:: The task ::
Output only the lines that run from the line holding "turquoise_molazan <634,165> => nothing" to the end of the entries, both ends included, and skip the pictures.

[Task inputs Boundary: Start]

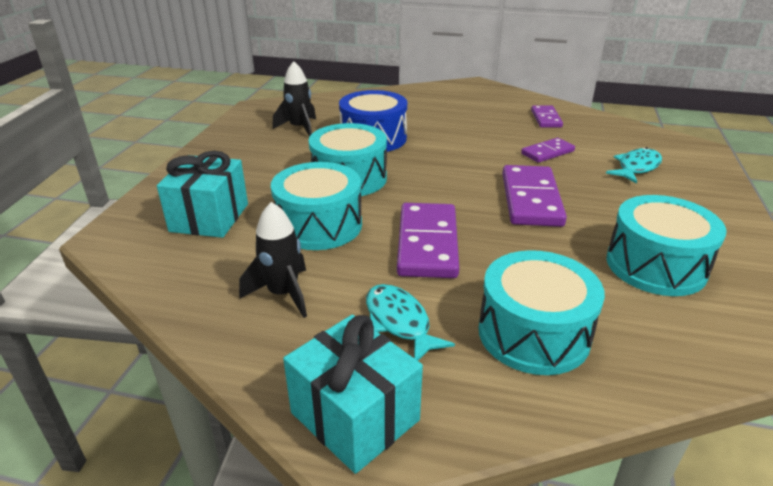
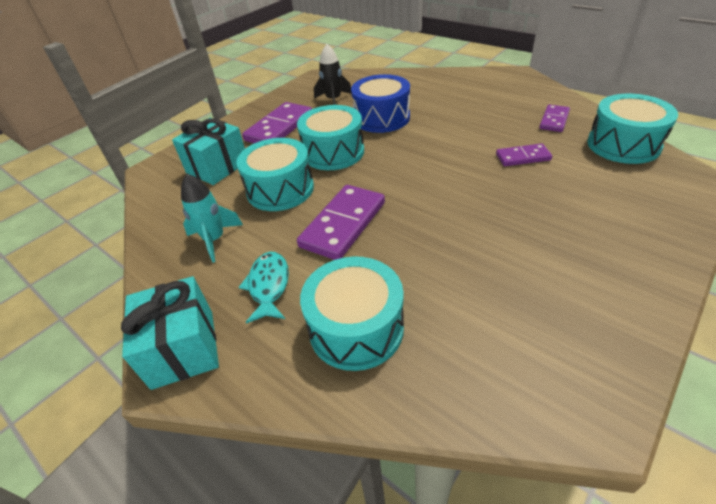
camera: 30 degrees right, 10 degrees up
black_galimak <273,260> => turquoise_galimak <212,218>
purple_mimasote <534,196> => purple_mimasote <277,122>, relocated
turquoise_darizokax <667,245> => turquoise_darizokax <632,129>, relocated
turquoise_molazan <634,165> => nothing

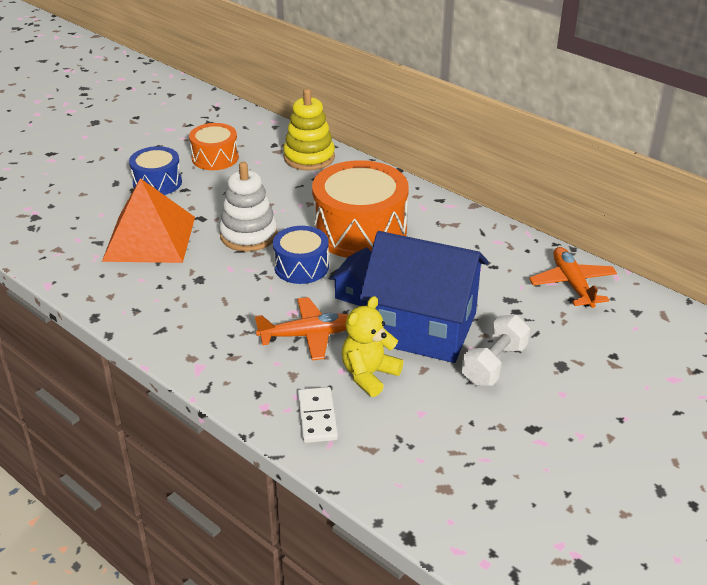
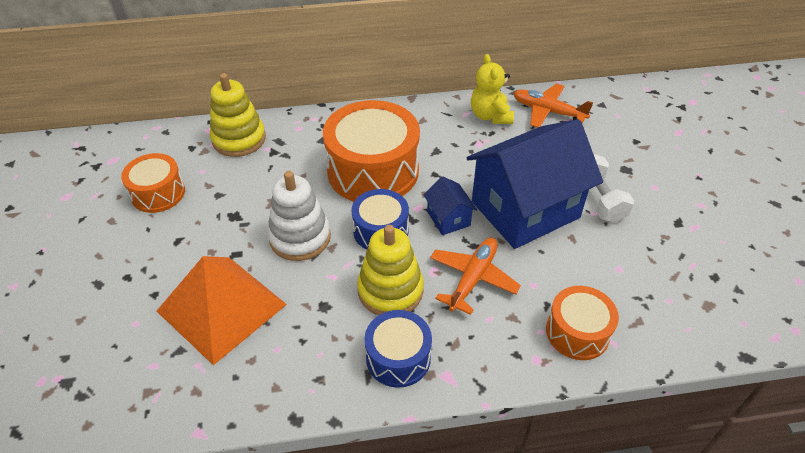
camera: 50 degrees left, 10 degrees up
nothing => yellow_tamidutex <390,270>
blue_darizokax <155,170> => blue_darizokax <398,349>, relocated
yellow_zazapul <372,346> => yellow_zazapul <492,89>, relocated
white_mimasote <318,415> => orange_darizokax <582,323>

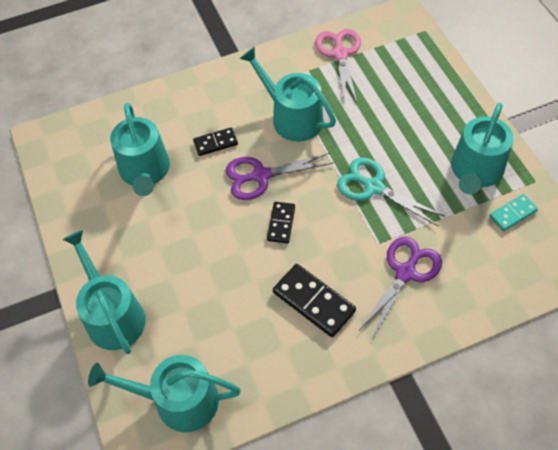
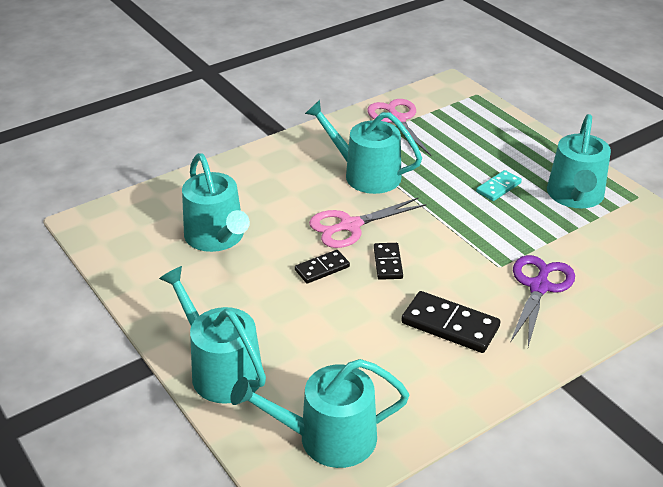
camera: 15 degrees left, 20 degrees down
black_mimasote <215,142> => black_mimasote <322,267>, relocated
purple_relutu <280,176> => pink_relutu <367,222>
turquoise_mimasote <513,212> => turquoise_mimasote <499,185>, relocated
turquoise_relutu <391,191> => nothing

[Task inputs Boundary: End]

:: Answer to the problem ::
turquoise_molazan <634,165> => nothing

camera: 50 degrees left, 10 degrees up
nothing => yellow_tamidutex <390,270>
blue_darizokax <155,170> => blue_darizokax <398,349>, relocated
yellow_zazapul <372,346> => yellow_zazapul <492,89>, relocated
white_mimasote <318,415> => orange_darizokax <582,323>

camera: 15 degrees left, 20 degrees down
black_mimasote <215,142> => black_mimasote <322,267>, relocated
purple_relutu <280,176> => pink_relutu <367,222>
turquoise_mimasote <513,212> => turquoise_mimasote <499,185>, relocated
turquoise_relutu <391,191> => nothing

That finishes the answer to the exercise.